Please set down only the lines below starting with the line with "lampe de poche" and going on through the line with "calculatrice (turquoise) [160", verbatim and without pictures.

Coordinate-based change listings:
- - -

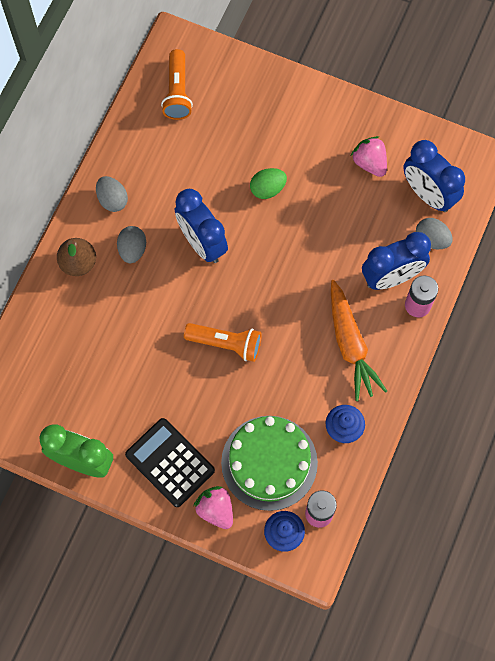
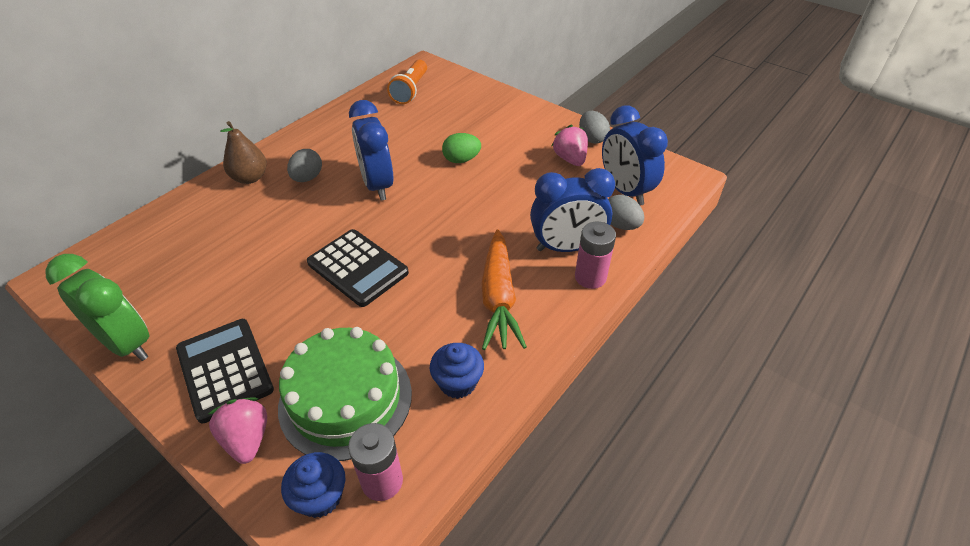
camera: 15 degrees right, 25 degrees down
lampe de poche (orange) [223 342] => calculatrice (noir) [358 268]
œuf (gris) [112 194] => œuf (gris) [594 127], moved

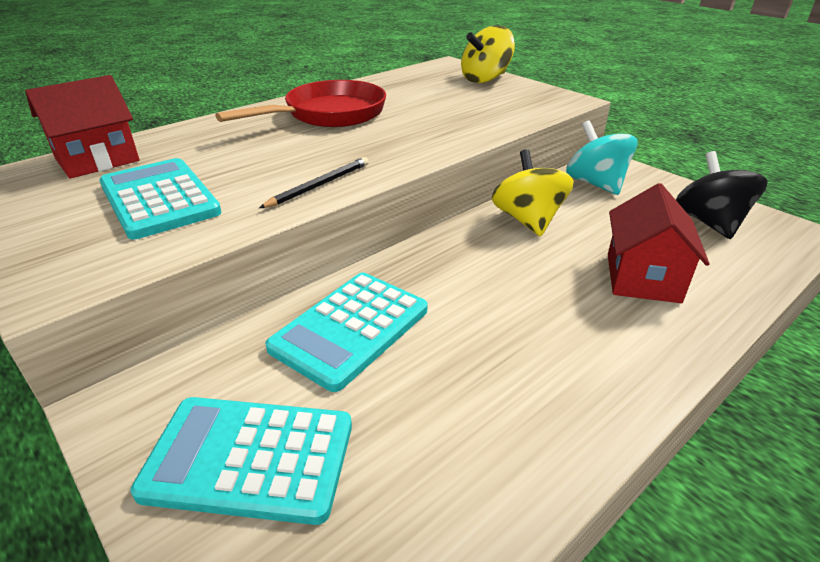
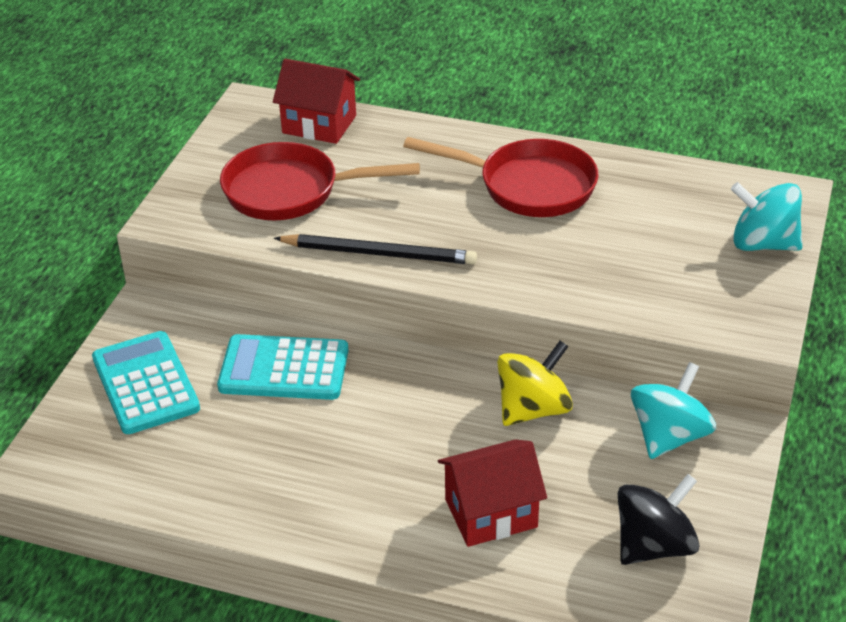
camera: 60 degrees right, 5 degrees up
calculatrice (turquoise) [160 198] => poêle (rouge) [320 181]
crayon (noir) [314 182] => crayon (noir) [375 249], x1.58
toupie (jaune) [488 54] => toupie (turquoise) [766 216]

- - -

Solution for this exercise:
lampe de poche (orange) [223 342] => calculatrice (noir) [358 268]
œuf (gris) [112 194] => œuf (gris) [594 127], moved

camera: 60 degrees right, 5 degrees up
calculatrice (turquoise) [160 198] => poêle (rouge) [320 181]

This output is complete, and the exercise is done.